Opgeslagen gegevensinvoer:
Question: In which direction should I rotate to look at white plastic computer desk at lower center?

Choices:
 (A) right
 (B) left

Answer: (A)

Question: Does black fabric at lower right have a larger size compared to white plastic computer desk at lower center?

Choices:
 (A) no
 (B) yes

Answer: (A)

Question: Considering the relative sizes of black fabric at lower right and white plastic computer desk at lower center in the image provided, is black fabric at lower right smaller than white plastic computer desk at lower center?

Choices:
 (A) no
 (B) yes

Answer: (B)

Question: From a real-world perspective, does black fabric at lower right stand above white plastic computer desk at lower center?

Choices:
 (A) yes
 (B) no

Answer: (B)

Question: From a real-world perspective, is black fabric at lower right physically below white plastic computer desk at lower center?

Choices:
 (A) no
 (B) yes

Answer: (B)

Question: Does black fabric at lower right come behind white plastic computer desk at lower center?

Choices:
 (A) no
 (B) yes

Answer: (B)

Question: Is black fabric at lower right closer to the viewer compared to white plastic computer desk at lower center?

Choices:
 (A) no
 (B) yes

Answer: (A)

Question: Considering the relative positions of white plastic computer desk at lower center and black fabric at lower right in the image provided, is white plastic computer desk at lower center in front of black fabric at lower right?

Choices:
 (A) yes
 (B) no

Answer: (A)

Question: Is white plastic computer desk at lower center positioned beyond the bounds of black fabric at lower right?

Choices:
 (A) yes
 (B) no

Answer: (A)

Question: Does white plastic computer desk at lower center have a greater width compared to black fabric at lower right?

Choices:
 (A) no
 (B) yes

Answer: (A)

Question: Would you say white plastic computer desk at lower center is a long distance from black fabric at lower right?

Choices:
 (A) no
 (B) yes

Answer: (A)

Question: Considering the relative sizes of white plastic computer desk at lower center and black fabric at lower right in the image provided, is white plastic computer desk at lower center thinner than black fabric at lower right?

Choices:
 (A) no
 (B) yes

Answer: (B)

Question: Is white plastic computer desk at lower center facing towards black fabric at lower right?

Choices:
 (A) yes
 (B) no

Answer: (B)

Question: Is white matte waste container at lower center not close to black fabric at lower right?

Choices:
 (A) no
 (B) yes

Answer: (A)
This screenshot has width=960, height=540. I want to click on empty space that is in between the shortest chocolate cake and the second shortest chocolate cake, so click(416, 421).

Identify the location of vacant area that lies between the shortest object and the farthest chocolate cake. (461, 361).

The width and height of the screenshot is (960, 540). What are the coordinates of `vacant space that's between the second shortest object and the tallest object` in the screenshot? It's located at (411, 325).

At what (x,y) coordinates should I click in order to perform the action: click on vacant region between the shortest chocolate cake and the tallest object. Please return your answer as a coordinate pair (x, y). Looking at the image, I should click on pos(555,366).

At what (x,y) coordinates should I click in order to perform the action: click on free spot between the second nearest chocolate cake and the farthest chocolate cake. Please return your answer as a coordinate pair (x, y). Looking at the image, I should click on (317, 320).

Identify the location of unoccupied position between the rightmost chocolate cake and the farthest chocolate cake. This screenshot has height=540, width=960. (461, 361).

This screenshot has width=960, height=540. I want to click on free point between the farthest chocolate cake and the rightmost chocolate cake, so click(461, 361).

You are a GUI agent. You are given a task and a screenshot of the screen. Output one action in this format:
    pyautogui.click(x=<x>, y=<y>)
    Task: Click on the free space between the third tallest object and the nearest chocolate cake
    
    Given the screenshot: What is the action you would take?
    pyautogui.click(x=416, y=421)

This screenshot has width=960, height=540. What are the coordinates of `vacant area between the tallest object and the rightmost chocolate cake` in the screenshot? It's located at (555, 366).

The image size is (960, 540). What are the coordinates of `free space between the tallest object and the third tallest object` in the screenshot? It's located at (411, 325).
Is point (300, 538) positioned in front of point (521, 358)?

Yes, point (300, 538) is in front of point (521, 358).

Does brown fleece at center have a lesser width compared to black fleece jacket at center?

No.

**Taakdetails**
Vervang "black fabric" door "dark fabric" in de regels tussen de regel met "Question: Does black fabric at lower right come" en de regel met "Question: Is black", beide inbegrepen. Geef alleen die regels terug, verder ongewijzigd.

**Antwoord op taak**
Question: Does dark fabric at lower right come behind white plastic computer desk at lower center?

Choices:
 (A) no
 (B) yes

Answer: (B)

Question: Is dark fabric at lower right closer to the viewer compared to white plastic computer desk at lower center?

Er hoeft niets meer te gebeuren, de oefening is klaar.